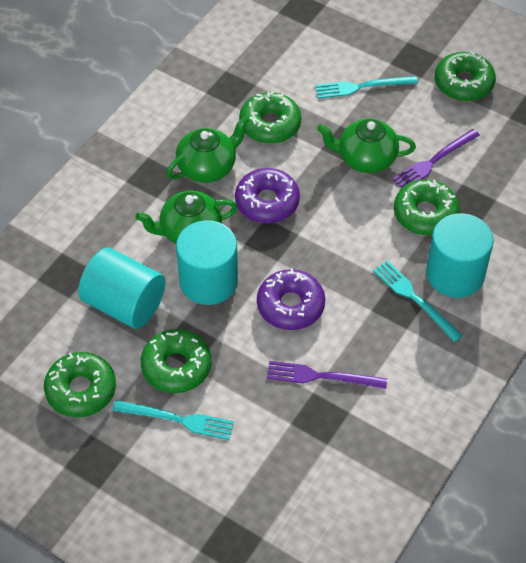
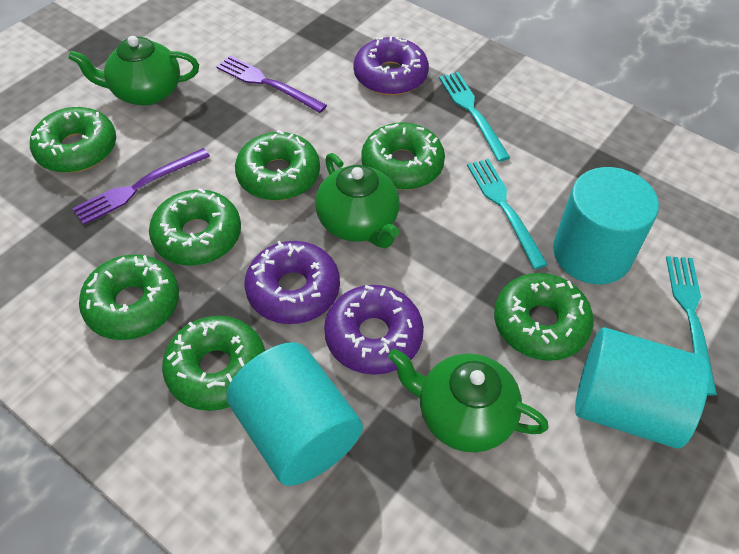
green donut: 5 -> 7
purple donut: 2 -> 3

---

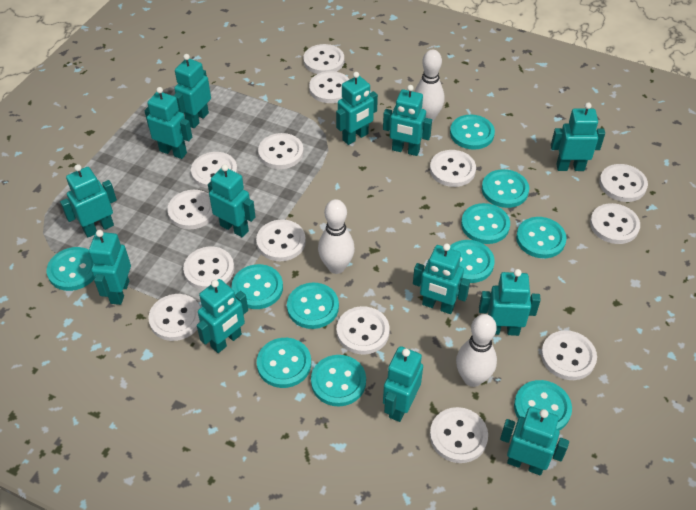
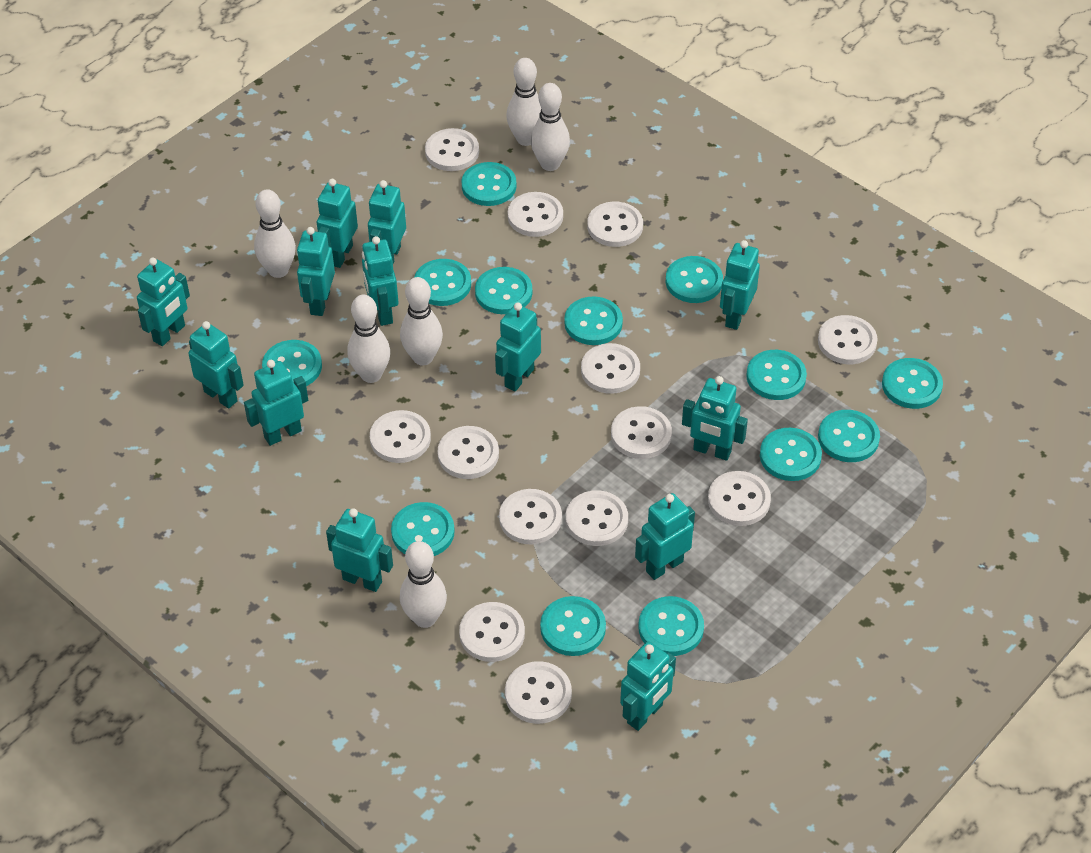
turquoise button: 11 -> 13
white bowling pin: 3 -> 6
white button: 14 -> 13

==

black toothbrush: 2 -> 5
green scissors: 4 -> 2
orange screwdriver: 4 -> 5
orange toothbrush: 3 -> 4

**Work order:**
Where a line of the data holds "white", show that line.

**Task response:**
white bowling pin: 3 -> 6
white button: 14 -> 13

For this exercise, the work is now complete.